▸ What to do
The answer should match the entries below word for word, minus their pictures.
==== Data for this task
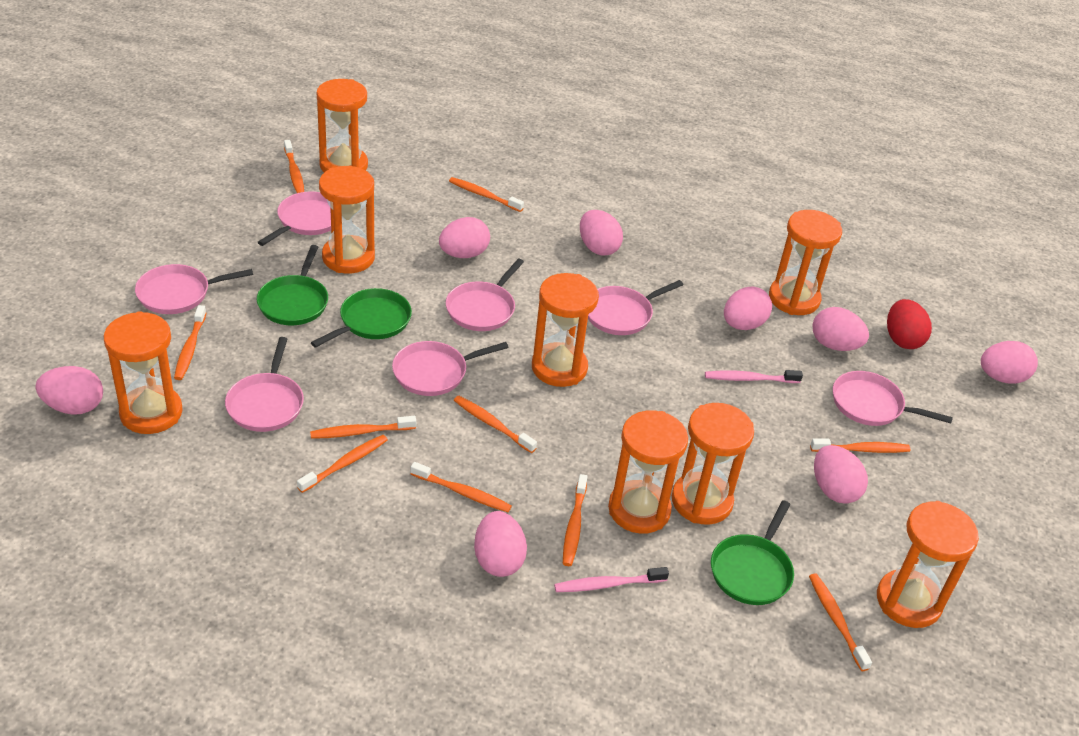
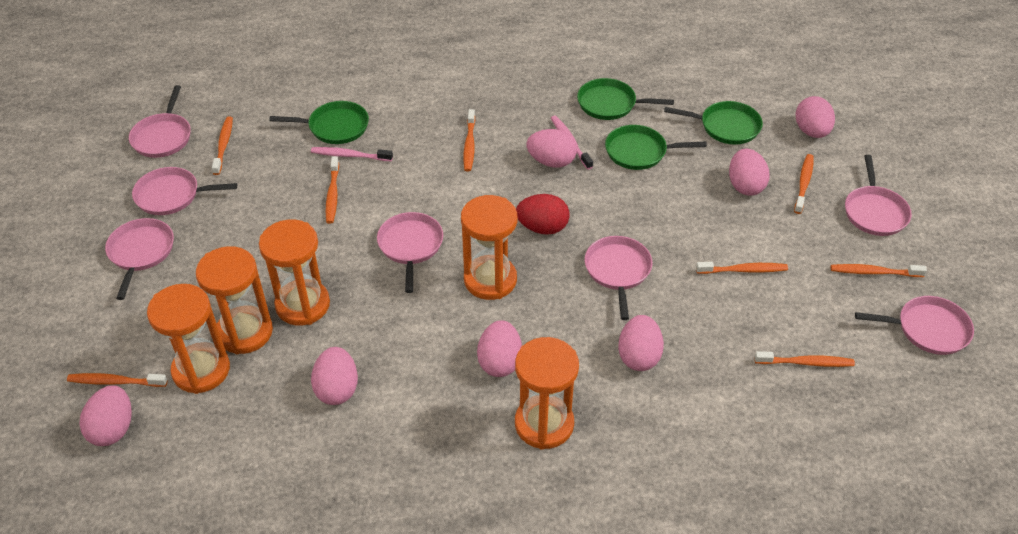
green pan: 3 -> 4
orange hourglass: 8 -> 5
orange toothbrush: 10 -> 8
pink egg: 8 -> 7

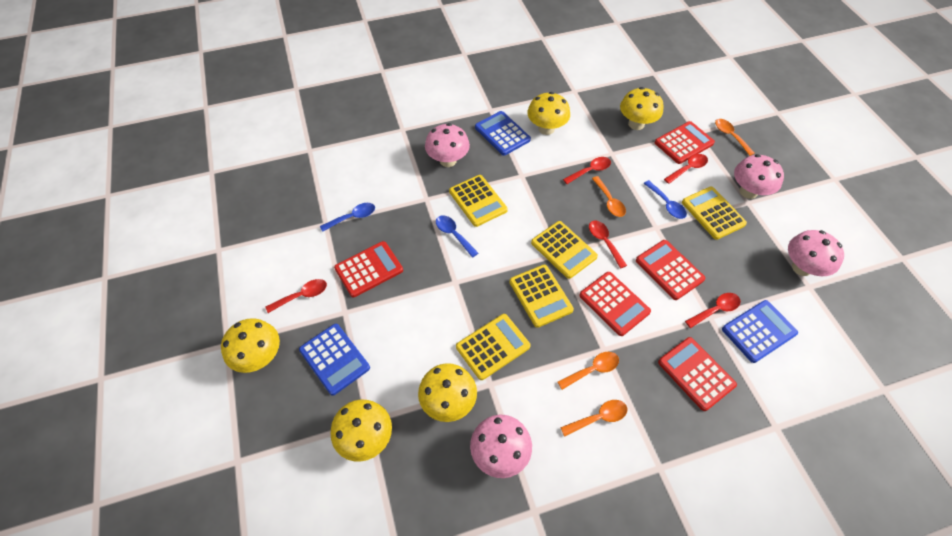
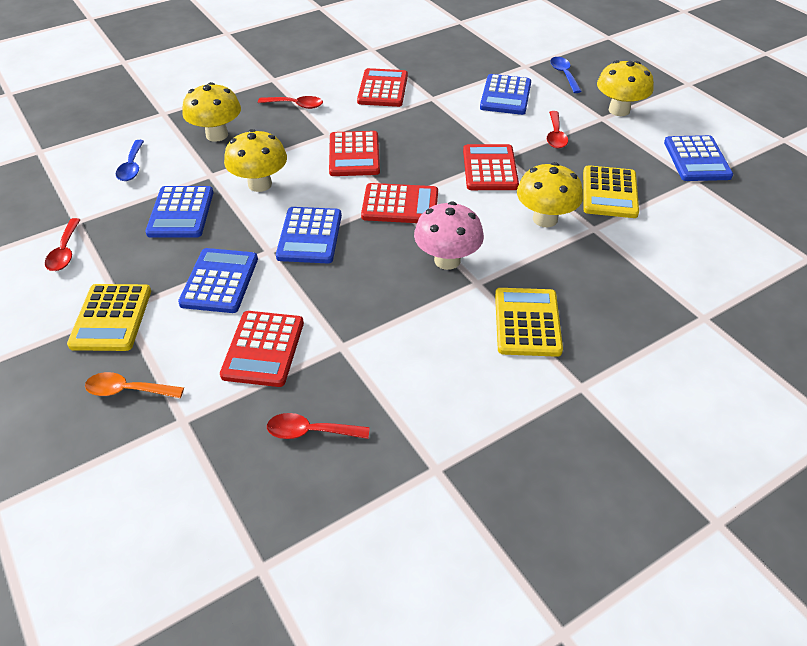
blue calculator: 3 -> 5
blue spoon: 3 -> 2
orange spoon: 4 -> 1
pink mushroom: 4 -> 1
red spoon: 5 -> 4
yellow calculator: 5 -> 3
yellow mushroom: 5 -> 4

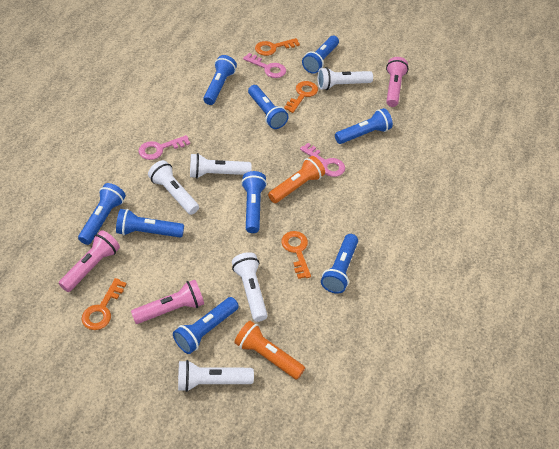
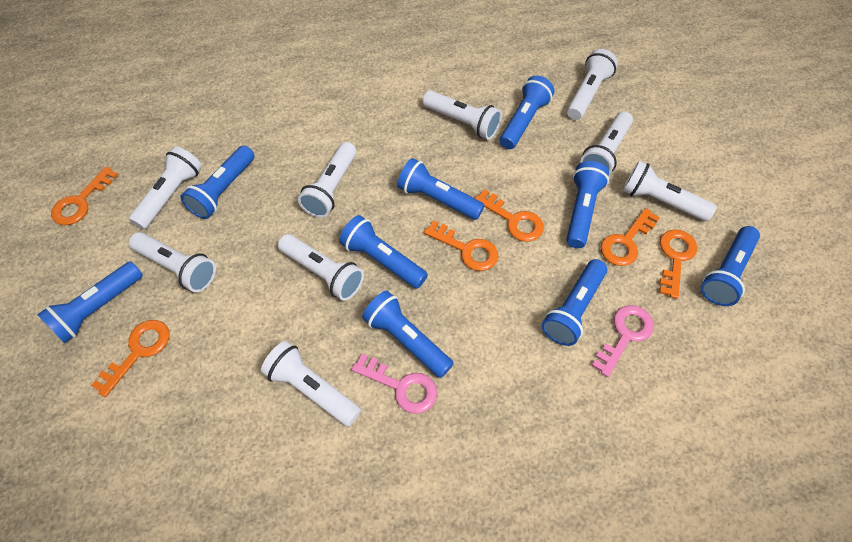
orange flashlight: 2 -> 0
orange key: 4 -> 6
pink flashlight: 3 -> 0
pink key: 3 -> 2
white flashlight: 5 -> 9

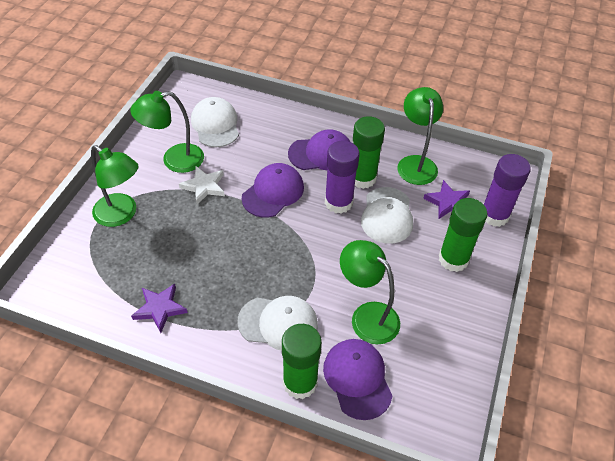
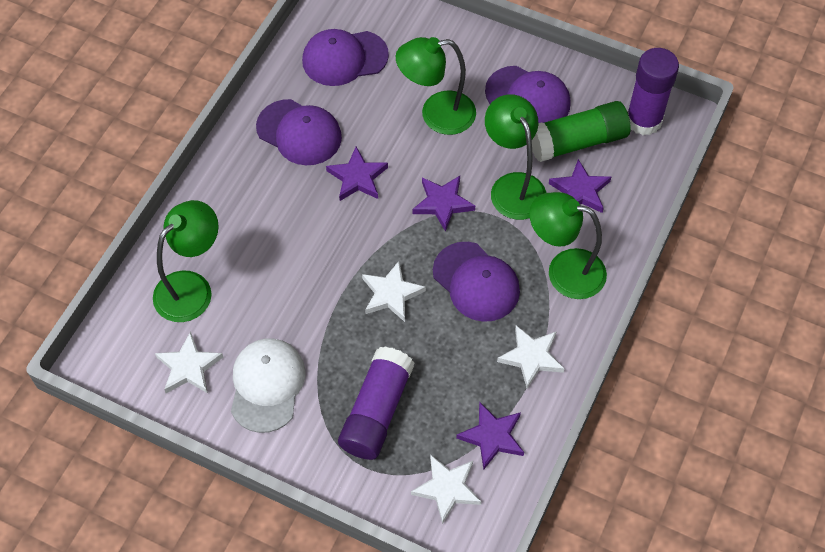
green glue stick: 3 -> 1
purple cap: 3 -> 4
purple star: 2 -> 4
white cap: 3 -> 1
white star: 1 -> 4

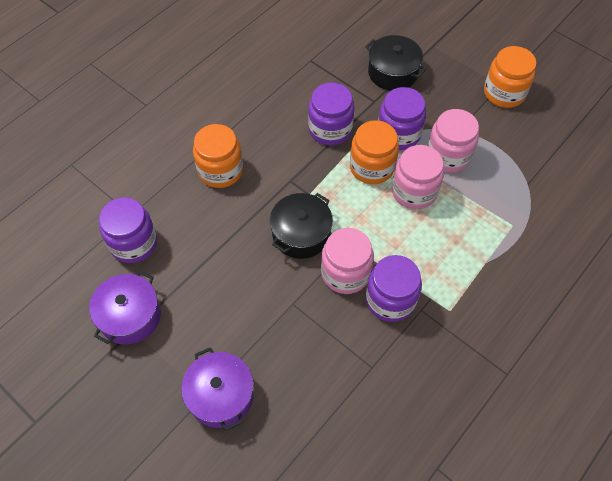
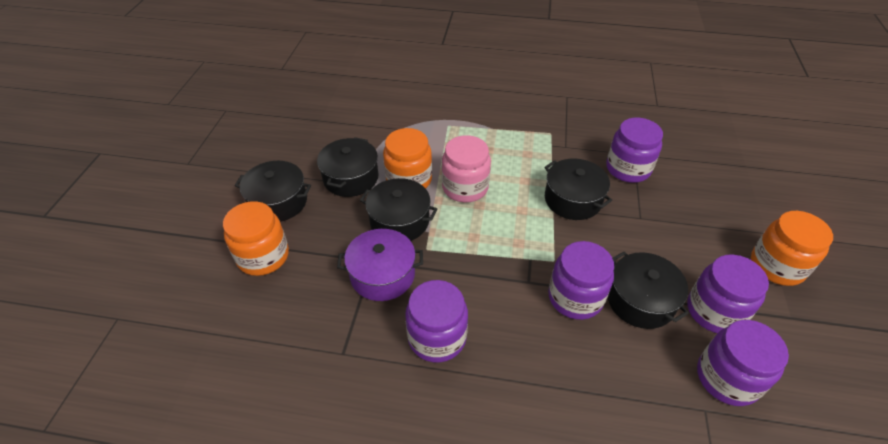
black pot: 2 -> 5
pink jar: 3 -> 1
purple jar: 4 -> 5
purple pot: 2 -> 1

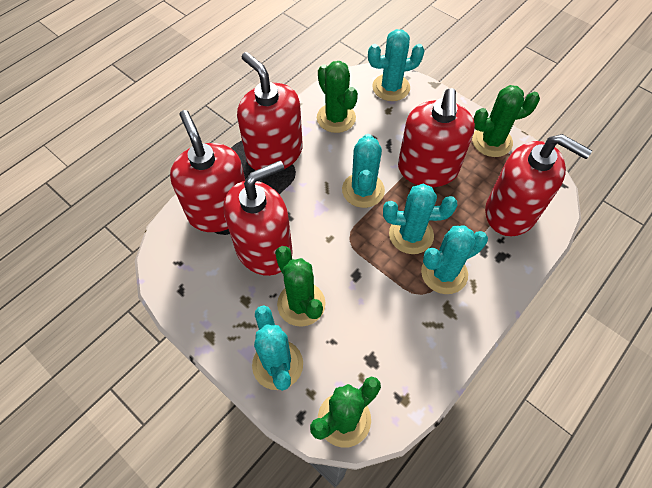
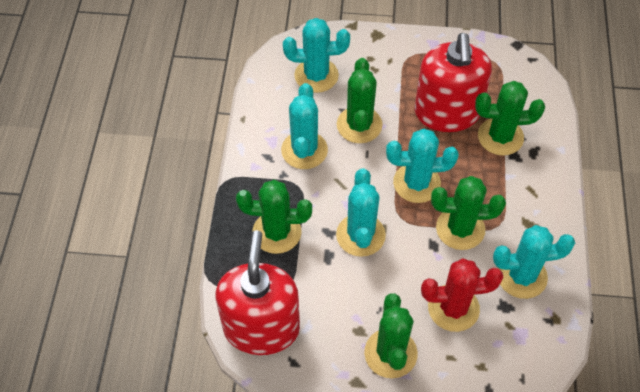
green cactus: 4 -> 5
red cactus: 0 -> 1
red soap dispenser: 5 -> 2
========
▸ Problem solution
green pan: 3 -> 4
orange hourglass: 8 -> 5
orange toothbrush: 10 -> 8
pink egg: 8 -> 7

blue calculator: 3 -> 5
blue spoon: 3 -> 2
orange spoon: 4 -> 1
pink mushroom: 4 -> 1
red spoon: 5 -> 4
yellow calculator: 5 -> 3
yellow mushroom: 5 -> 4

orange flashlight: 2 -> 0
orange key: 4 -> 6
pink flashlight: 3 -> 0
pink key: 3 -> 2
white flashlight: 5 -> 9

green glue stick: 3 -> 1
purple cap: 3 -> 4
purple star: 2 -> 4
white cap: 3 -> 1
white star: 1 -> 4

black pot: 2 -> 5
pink jar: 3 -> 1
purple jar: 4 -> 5
purple pot: 2 -> 1

green cactus: 4 -> 5
red cactus: 0 -> 1
red soap dispenser: 5 -> 2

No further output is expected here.